:: Work to be completed ::
Scan the data below and give the number of lines that include the word "yellow", with no other words.
*** Opening of Records shown ***
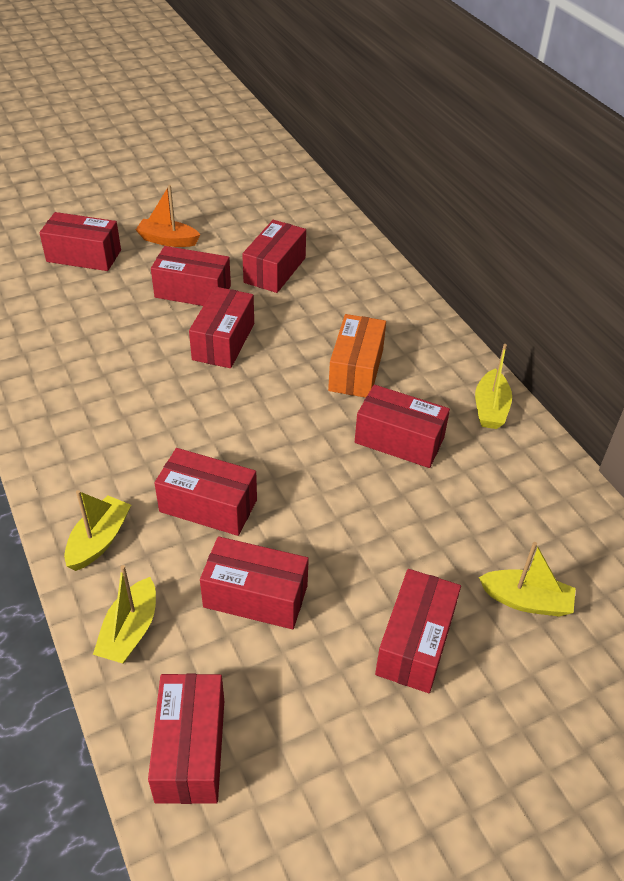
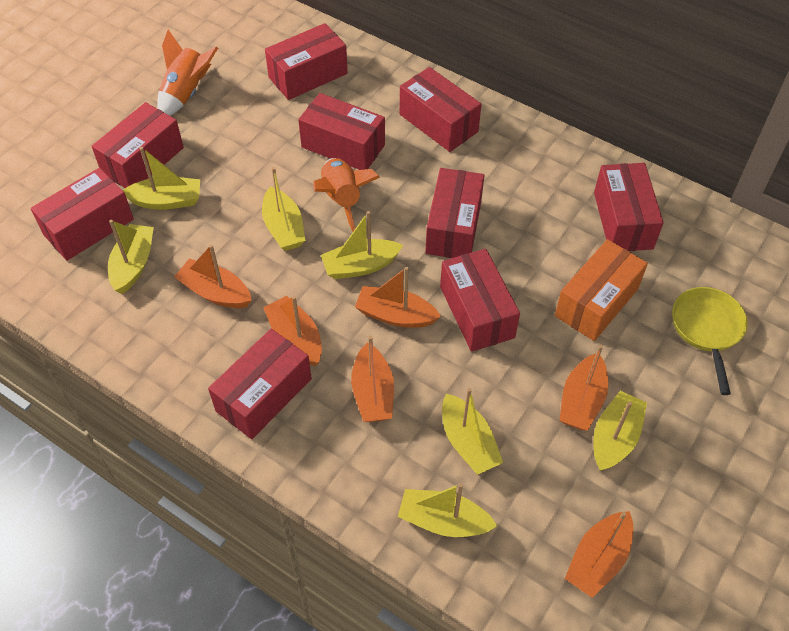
orange boat: 1 -> 6
orange rocket: 0 -> 2
yellow boat: 4 -> 7
yellow pan: 0 -> 1

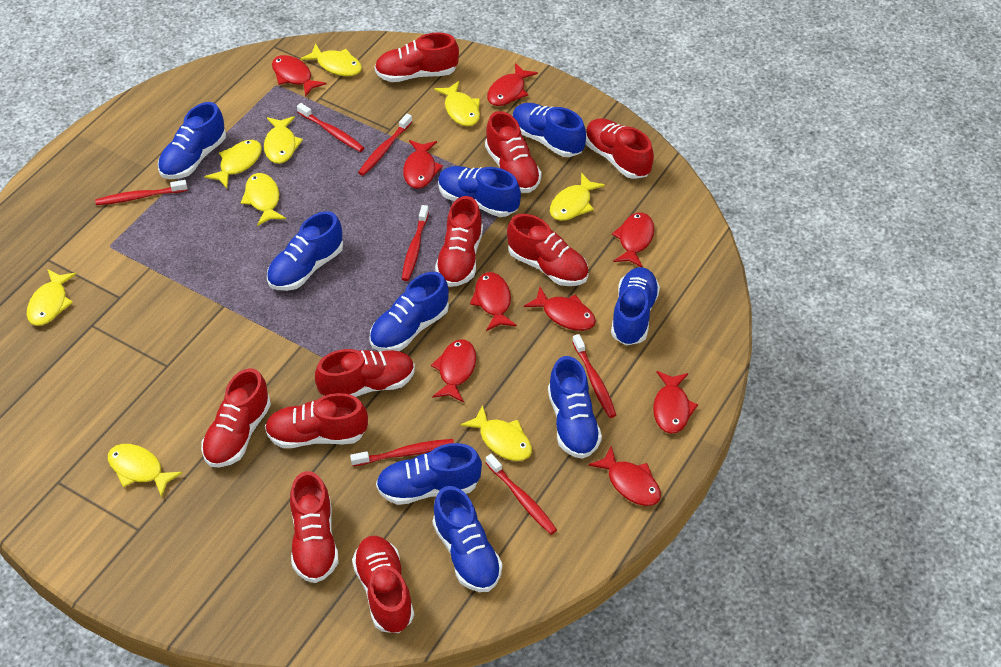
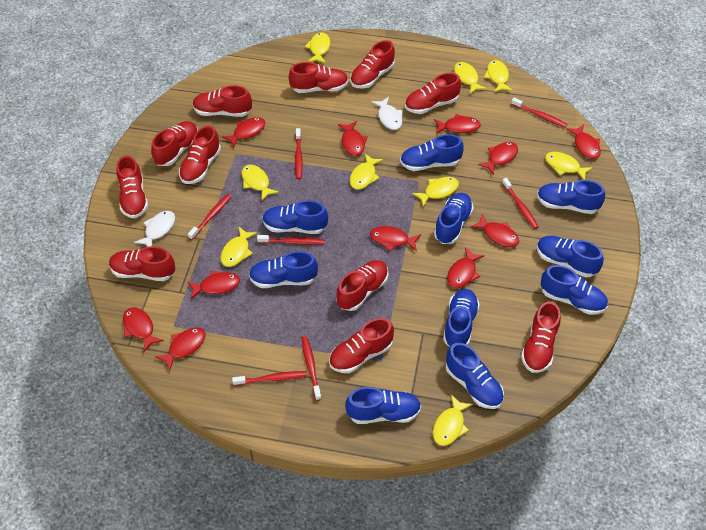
blue shoe: 9 -> 10
red fish: 9 -> 11
red shoe: 10 -> 11
white fish: 0 -> 2

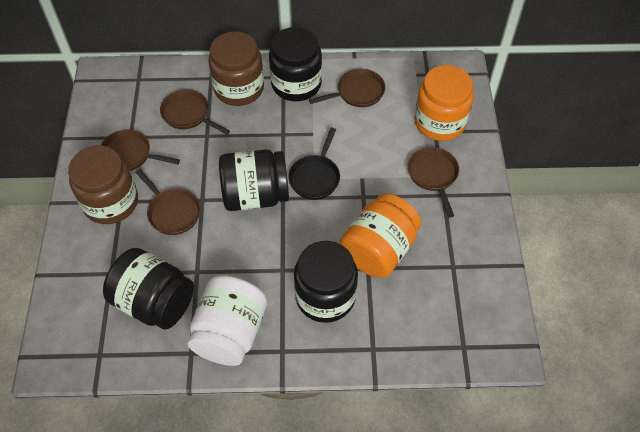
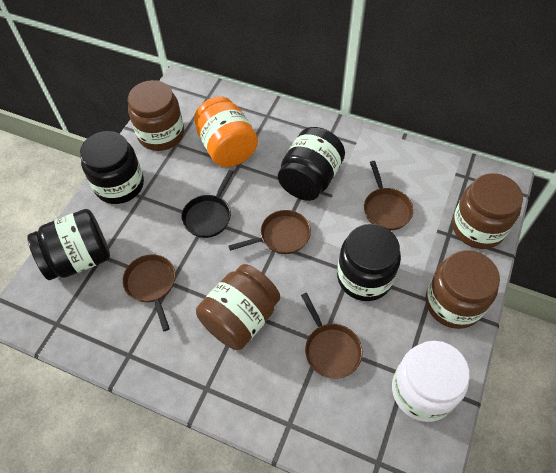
brown jar: 2 -> 4
brown pan: 5 -> 4
orange jar: 2 -> 1

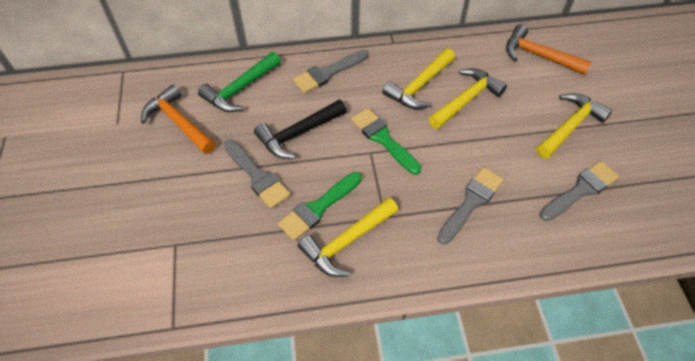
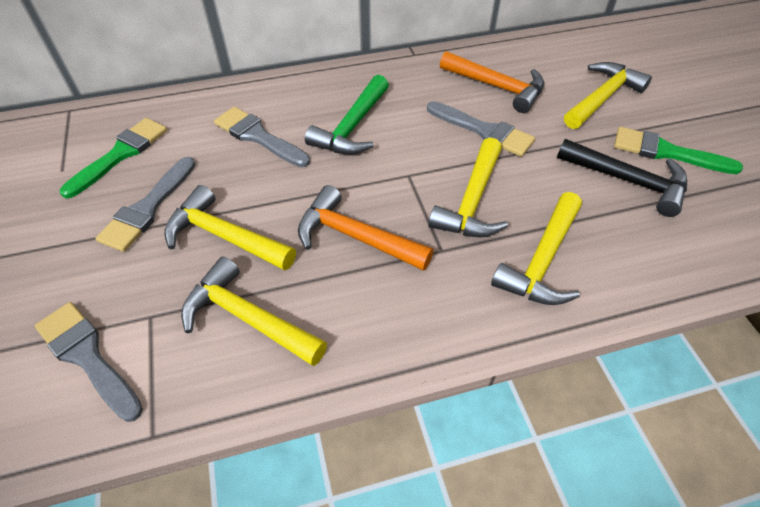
yellow hammer: 4 -> 5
*** Close of Records shown ***
:: Answer below ::
3